Instructions to follow —
The records below need to be printed in full. Keep each one exact.
═════ Material to process
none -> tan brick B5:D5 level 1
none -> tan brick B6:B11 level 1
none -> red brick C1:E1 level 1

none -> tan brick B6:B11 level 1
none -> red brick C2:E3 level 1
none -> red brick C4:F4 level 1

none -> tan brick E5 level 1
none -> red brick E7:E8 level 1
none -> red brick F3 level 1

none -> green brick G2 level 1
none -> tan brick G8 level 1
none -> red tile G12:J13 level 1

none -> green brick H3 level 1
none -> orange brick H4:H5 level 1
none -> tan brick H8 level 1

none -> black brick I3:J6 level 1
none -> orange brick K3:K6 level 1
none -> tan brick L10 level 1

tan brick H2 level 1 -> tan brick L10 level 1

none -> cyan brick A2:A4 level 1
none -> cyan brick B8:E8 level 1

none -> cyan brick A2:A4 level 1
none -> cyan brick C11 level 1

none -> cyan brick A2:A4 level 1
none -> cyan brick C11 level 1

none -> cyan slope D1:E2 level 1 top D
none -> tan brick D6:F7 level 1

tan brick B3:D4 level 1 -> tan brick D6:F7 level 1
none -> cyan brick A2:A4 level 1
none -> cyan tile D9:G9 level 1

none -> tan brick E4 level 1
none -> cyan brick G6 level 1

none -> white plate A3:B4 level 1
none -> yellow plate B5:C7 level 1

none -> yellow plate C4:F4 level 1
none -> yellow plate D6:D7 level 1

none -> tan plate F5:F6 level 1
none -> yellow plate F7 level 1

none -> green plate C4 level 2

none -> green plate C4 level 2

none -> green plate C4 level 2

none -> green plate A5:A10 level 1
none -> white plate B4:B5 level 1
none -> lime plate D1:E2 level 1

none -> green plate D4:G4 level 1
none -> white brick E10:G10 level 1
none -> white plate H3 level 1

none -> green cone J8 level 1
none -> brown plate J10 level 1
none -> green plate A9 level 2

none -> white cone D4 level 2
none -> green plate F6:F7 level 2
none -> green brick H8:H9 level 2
══════════
Answer to this exercise —
none -> tan brick B5:D5 level 1
none -> tan brick B6:B11 level 1
none -> red brick C1:E1 level 1

none -> tan brick B6:B11 level 1
none -> red brick C2:E3 level 1
none -> red brick C4:F4 level 1

none -> tan brick E5 level 1
none -> red brick E7:E8 level 1
none -> red brick F3 level 1

none -> green brick G2 level 1
none -> tan brick G8 level 1
none -> red tile G12:J13 level 1

none -> green brick H3 level 1
none -> orange brick H4:H5 level 1
none -> tan brick H8 level 1

none -> black brick I3:J6 level 1
none -> orange brick K3:K6 level 1
none -> tan brick L10 level 1

tan brick H2 level 1 -> tan brick L10 level 1

none -> cyan brick A2:A4 level 1
none -> cyan brick B8:E8 level 1

none -> cyan brick A2:A4 level 1
none -> cyan brick C11 level 1

none -> cyan brick A2:A4 level 1
none -> cyan brick C11 level 1

none -> cyan slope D1:E2 level 1 top D
none -> tan brick D6:F7 level 1

tan brick B3:D4 level 1 -> tan brick D6:F7 level 1
none -> cyan brick A2:A4 level 1
none -> cyan tile D9:G9 level 1

none -> tan brick E4 level 1
none -> cyan brick G6 level 1

none -> white plate A3:B4 level 1
none -> yellow plate B5:C7 level 1

none -> yellow plate C4:F4 level 1
none -> yellow plate D6:D7 level 1

none -> tan plate F5:F6 level 1
none -> yellow plate F7 level 1

none -> green plate C4 level 2

none -> green plate C4 level 2

none -> green plate C4 level 2

none -> green plate A5:A10 level 1
none -> white plate B4:B5 level 1
none -> lime plate D1:E2 level 1

none -> green plate D4:G4 level 1
none -> white brick E10:G10 level 1
none -> white plate H3 level 1

none -> green cone J8 level 1
none -> brown plate J10 level 1
none -> green plate A9 level 2

none -> white cone D4 level 2
none -> green plate F6:F7 level 2
none -> green brick H8:H9 level 2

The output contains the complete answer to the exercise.